:: The task ::
Find the word "white" in the listing; pull out each line holding it.

:: Supplied material ::
+ + +
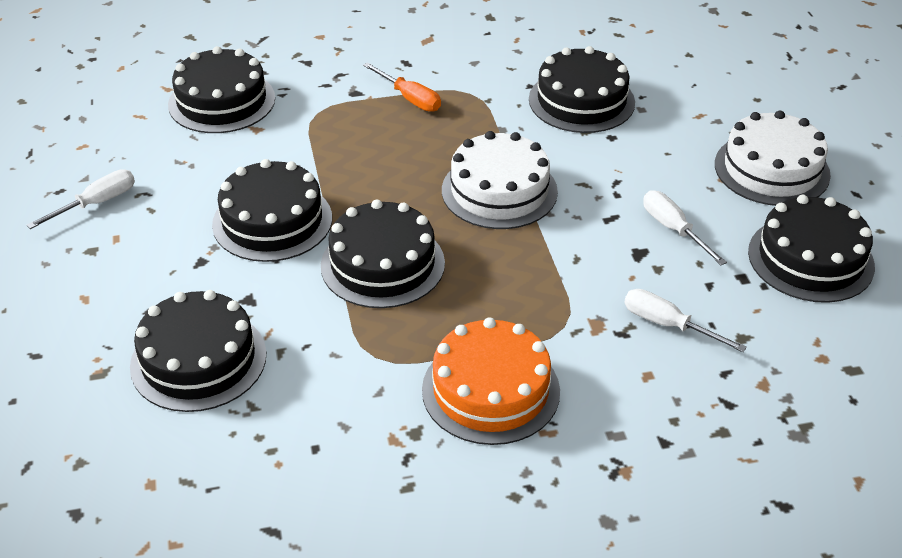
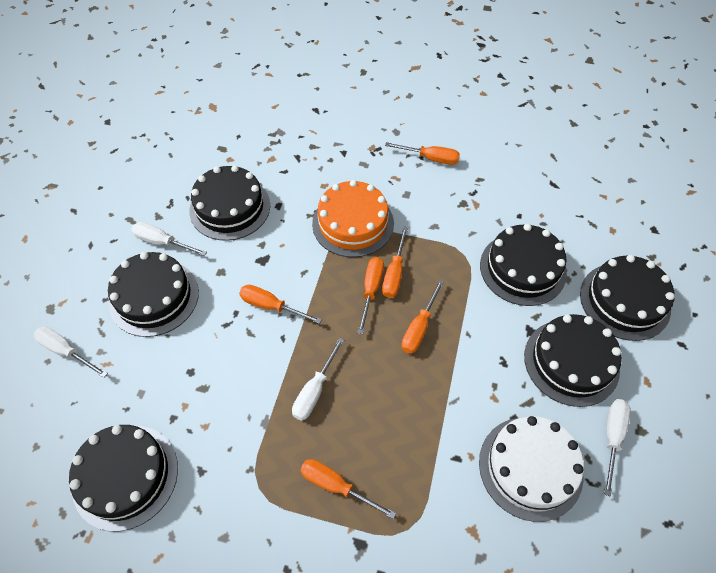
orange screwdriver: 1 -> 6
white cake: 2 -> 1
white screwdriver: 3 -> 4

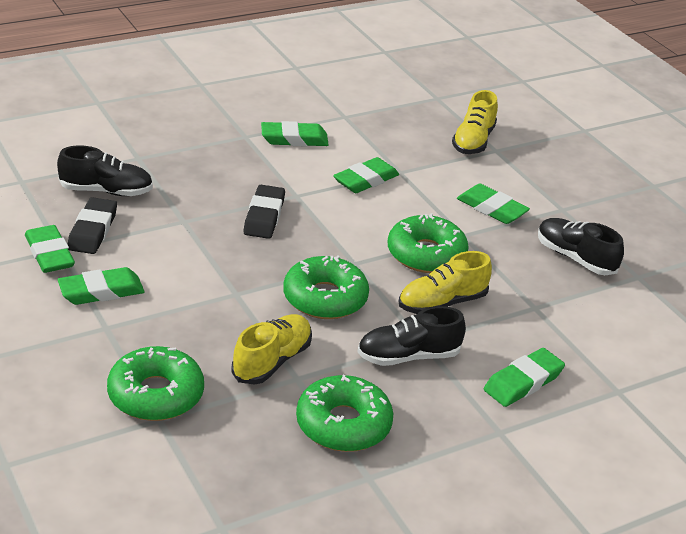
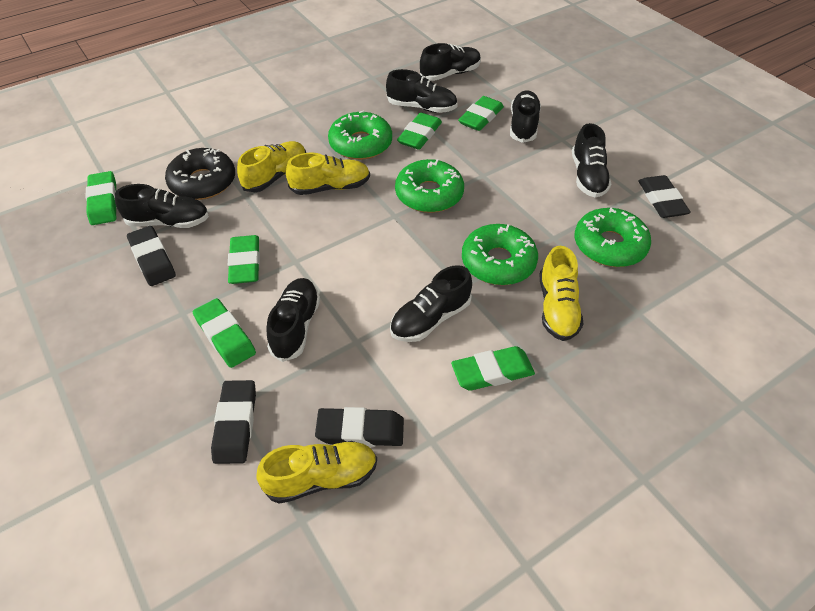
black donut: 0 -> 1
black eraser: 2 -> 4
black shoe: 3 -> 7
yellow shoe: 3 -> 4

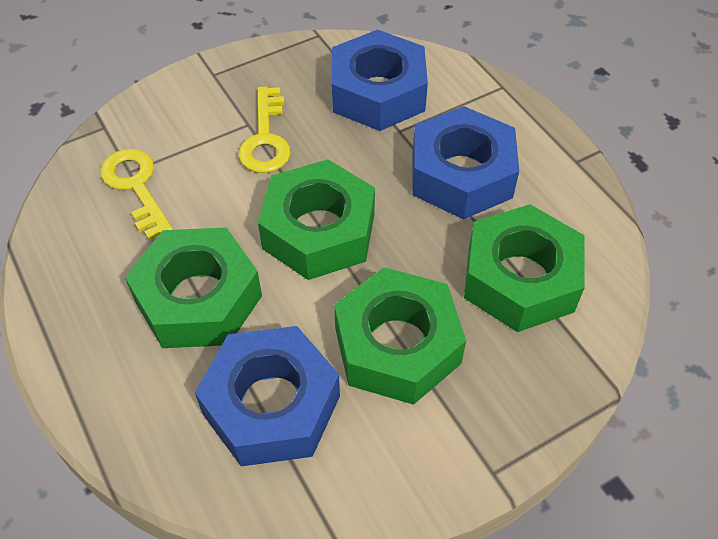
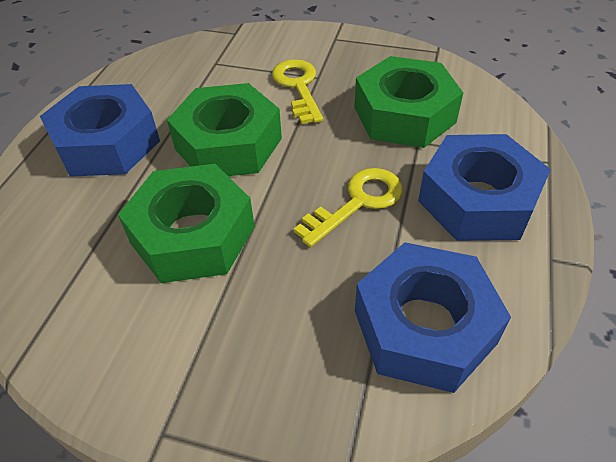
green nut: 4 -> 3

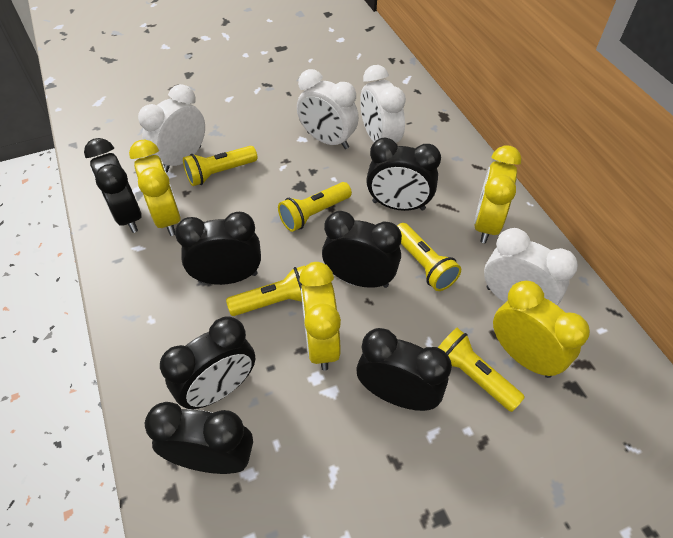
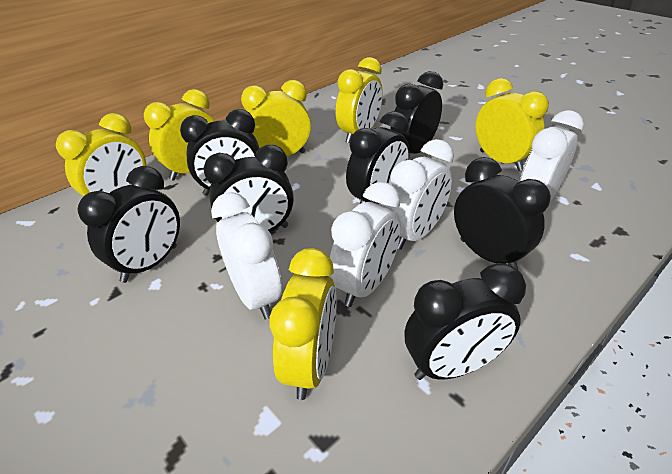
yellow clock: 4 -> 6
yellow flashlight: 5 -> 0

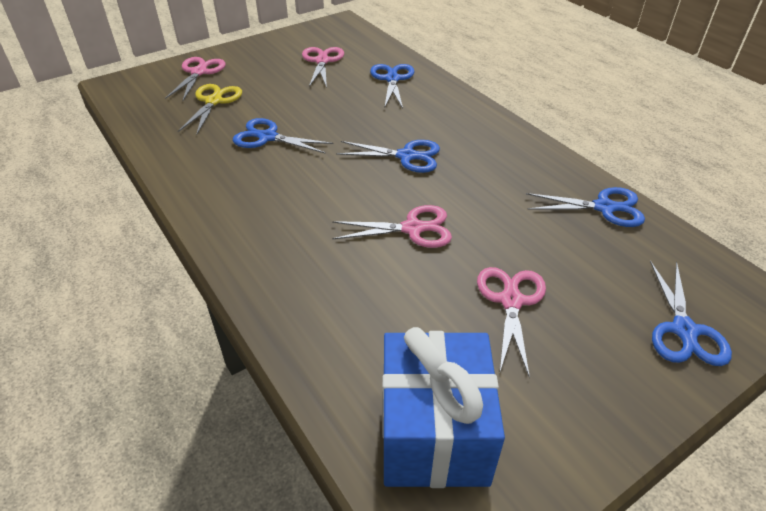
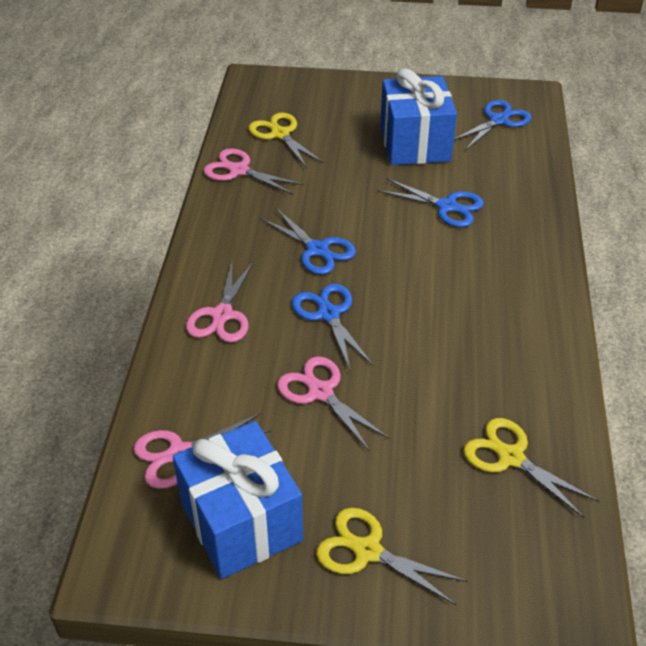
blue gift: 1 -> 2
blue scissors: 5 -> 4
yellow scissors: 1 -> 3

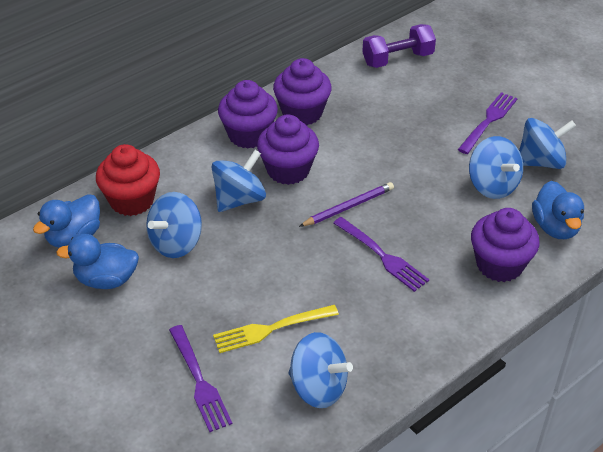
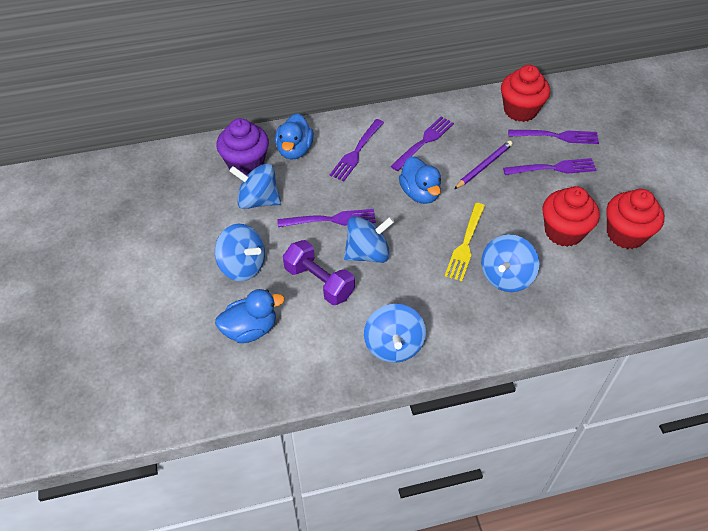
purple cupcake: 4 -> 1
purple fork: 3 -> 5
red cupcake: 1 -> 3

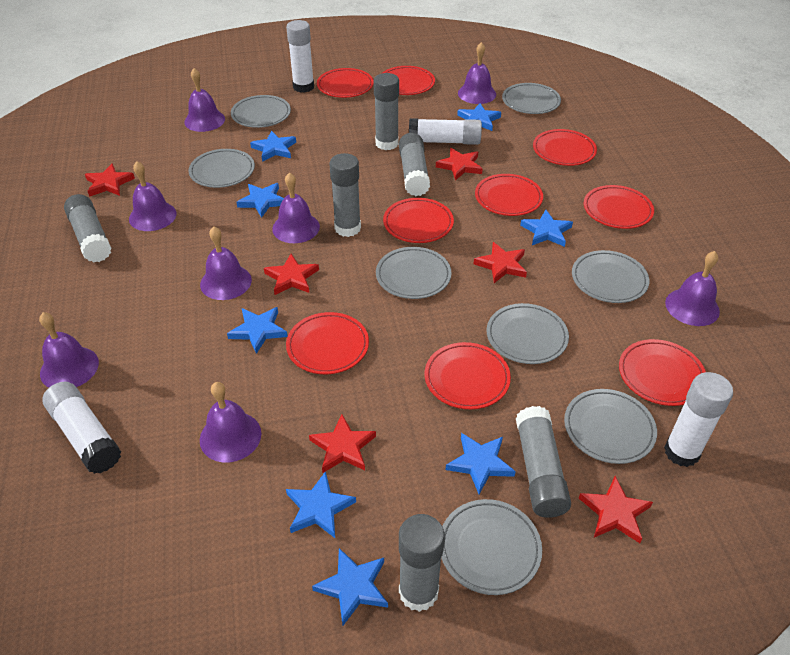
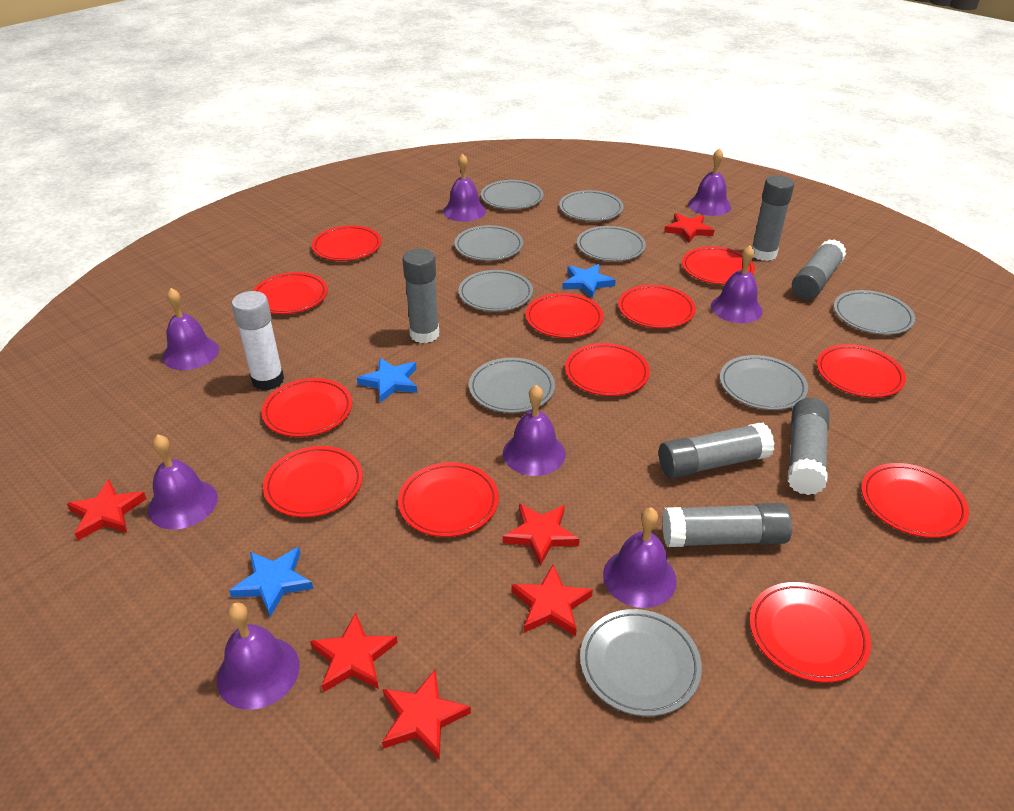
blue star: 8 -> 3
grey plate: 8 -> 9
red plate: 9 -> 12
white glue stick: 4 -> 1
+ + +
:: Written solution ::
white cake: 2 -> 1
white screwdriver: 3 -> 4
white glue stick: 4 -> 1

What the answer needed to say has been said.